Exercise description: An exact copy of the lines from the one containing "D3: schottky BAT54" through the last line below is required; include both of those lines and no others.

[The data — start]

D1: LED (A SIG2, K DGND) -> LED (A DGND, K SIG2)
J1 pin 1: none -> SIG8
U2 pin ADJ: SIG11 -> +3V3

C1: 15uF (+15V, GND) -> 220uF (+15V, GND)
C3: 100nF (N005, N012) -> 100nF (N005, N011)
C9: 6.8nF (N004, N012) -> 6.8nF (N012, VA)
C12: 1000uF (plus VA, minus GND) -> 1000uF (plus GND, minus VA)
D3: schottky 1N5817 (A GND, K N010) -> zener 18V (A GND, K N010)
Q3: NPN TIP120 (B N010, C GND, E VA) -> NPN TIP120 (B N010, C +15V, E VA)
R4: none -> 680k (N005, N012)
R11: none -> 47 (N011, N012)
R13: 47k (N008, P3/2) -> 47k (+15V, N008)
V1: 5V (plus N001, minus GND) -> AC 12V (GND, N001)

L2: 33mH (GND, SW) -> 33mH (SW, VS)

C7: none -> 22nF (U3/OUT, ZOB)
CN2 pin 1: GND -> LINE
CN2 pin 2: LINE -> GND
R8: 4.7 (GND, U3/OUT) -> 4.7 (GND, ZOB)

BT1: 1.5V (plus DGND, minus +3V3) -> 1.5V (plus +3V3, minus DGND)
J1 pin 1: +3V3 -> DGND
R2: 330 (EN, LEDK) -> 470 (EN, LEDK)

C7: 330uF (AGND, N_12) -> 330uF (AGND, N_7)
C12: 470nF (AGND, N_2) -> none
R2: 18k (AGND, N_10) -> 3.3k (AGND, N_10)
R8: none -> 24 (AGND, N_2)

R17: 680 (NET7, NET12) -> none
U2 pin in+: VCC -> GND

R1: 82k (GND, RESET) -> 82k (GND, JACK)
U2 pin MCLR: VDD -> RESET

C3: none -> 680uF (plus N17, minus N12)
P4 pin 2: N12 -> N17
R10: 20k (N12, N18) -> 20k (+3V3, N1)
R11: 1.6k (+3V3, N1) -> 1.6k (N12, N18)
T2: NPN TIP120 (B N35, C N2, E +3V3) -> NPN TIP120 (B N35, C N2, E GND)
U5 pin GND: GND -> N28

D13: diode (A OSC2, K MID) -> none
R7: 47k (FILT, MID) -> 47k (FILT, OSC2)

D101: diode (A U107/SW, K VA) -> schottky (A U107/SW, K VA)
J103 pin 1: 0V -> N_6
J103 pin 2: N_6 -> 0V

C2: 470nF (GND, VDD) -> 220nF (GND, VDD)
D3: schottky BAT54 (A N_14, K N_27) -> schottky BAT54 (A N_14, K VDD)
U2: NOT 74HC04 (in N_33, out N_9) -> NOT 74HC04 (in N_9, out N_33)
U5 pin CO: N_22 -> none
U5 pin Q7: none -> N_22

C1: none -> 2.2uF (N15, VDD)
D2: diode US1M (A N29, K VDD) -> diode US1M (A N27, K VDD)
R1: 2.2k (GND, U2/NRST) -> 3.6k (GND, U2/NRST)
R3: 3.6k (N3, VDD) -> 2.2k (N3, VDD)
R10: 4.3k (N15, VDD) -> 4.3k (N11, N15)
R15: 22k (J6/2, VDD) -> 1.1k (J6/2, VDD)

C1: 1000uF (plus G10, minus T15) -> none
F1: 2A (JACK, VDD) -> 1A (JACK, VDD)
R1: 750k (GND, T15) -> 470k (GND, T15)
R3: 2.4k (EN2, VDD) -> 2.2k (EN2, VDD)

[The data — finish]

Result:
D3: schottky BAT54 (A N_14, K N_27) -> schottky BAT54 (A N_14, K VDD)
U2: NOT 74HC04 (in N_33, out N_9) -> NOT 74HC04 (in N_9, out N_33)
U5 pin CO: N_22 -> none
U5 pin Q7: none -> N_22

C1: none -> 2.2uF (N15, VDD)
D2: diode US1M (A N29, K VDD) -> diode US1M (A N27, K VDD)
R1: 2.2k (GND, U2/NRST) -> 3.6k (GND, U2/NRST)
R3: 3.6k (N3, VDD) -> 2.2k (N3, VDD)
R10: 4.3k (N15, VDD) -> 4.3k (N11, N15)
R15: 22k (J6/2, VDD) -> 1.1k (J6/2, VDD)

C1: 1000uF (plus G10, minus T15) -> none
F1: 2A (JACK, VDD) -> 1A (JACK, VDD)
R1: 750k (GND, T15) -> 470k (GND, T15)
R3: 2.4k (EN2, VDD) -> 2.2k (EN2, VDD)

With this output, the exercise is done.